# EXERCISE MATERIAL:

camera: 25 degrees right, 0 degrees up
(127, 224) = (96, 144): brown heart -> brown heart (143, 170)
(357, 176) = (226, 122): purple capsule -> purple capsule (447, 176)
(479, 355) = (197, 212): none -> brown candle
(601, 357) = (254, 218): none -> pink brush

# PROBLEM DESCRIPTION:
The reply must present every entry, transcribed with its exact wording.

# ANSWER FOR THIS EXERCISE:
camera: 25 degrees right, 0 degrees up
(127, 224) = (96, 144): brown heart -> brown heart (143, 170)
(357, 176) = (226, 122): purple capsule -> purple capsule (447, 176)
(479, 355) = (197, 212): none -> brown candle
(601, 357) = (254, 218): none -> pink brush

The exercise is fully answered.